Every record that follows must be duplicated exactly, with images left out.

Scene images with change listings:
######
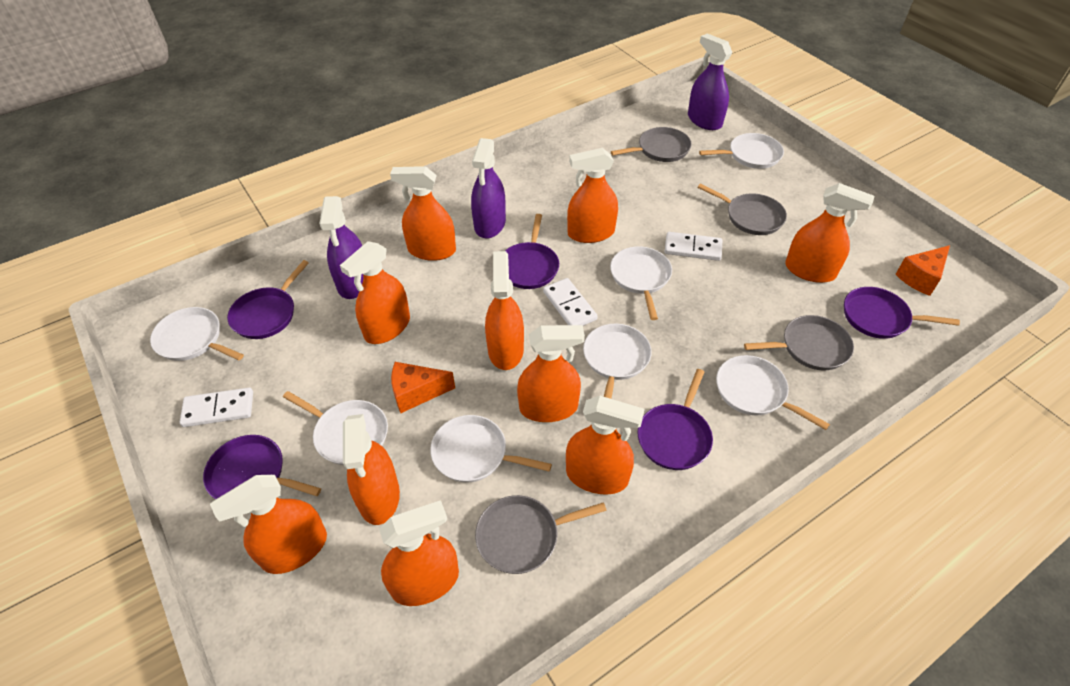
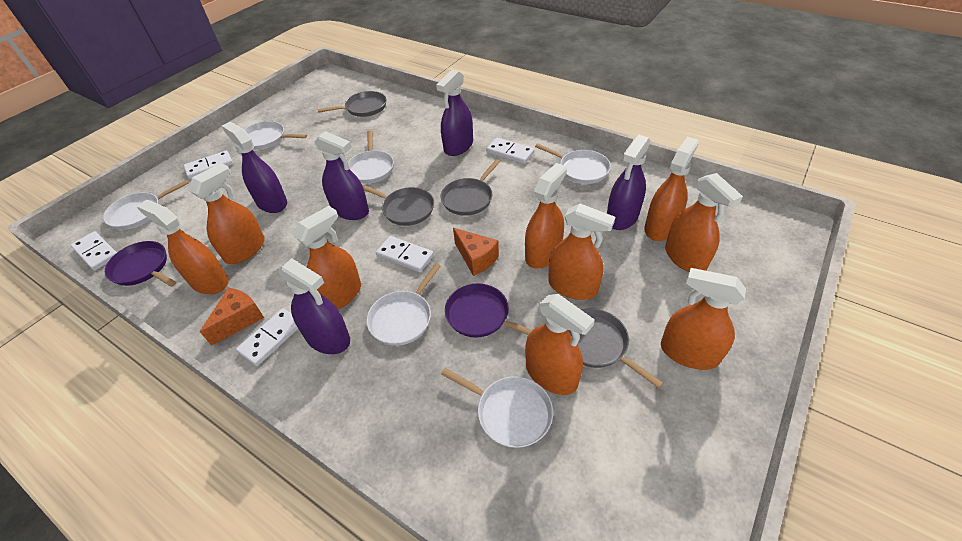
orange spray bottle: 10 -> 9
purple pan: 5 -> 2
purple spray bottle: 3 -> 5
white domino: 3 -> 5
white pan: 7 -> 6

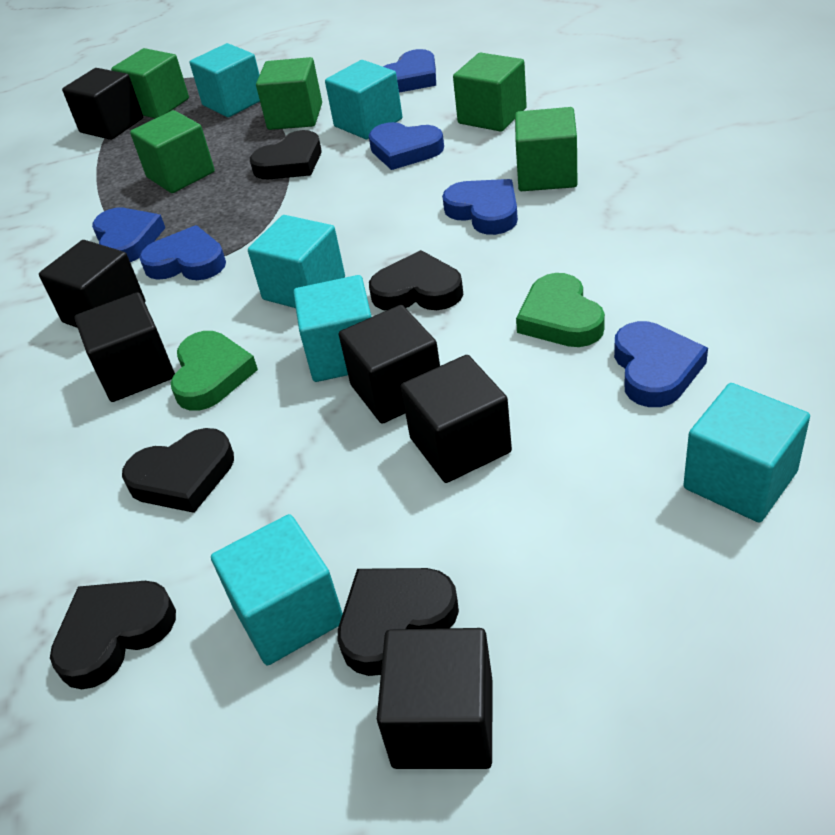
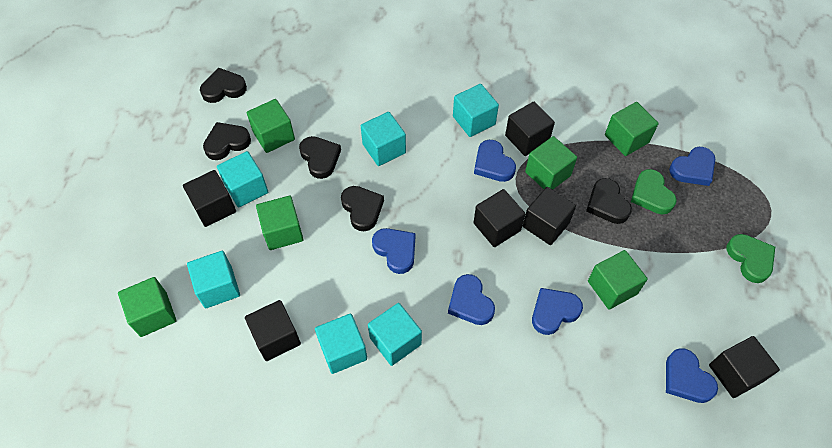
green cube: 5 -> 6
######
PROBLEM SOLUTION >>
orange spray bottle: 10 -> 9
purple pan: 5 -> 2
purple spray bottle: 3 -> 5
white domino: 3 -> 5
white pan: 7 -> 6

green cube: 5 -> 6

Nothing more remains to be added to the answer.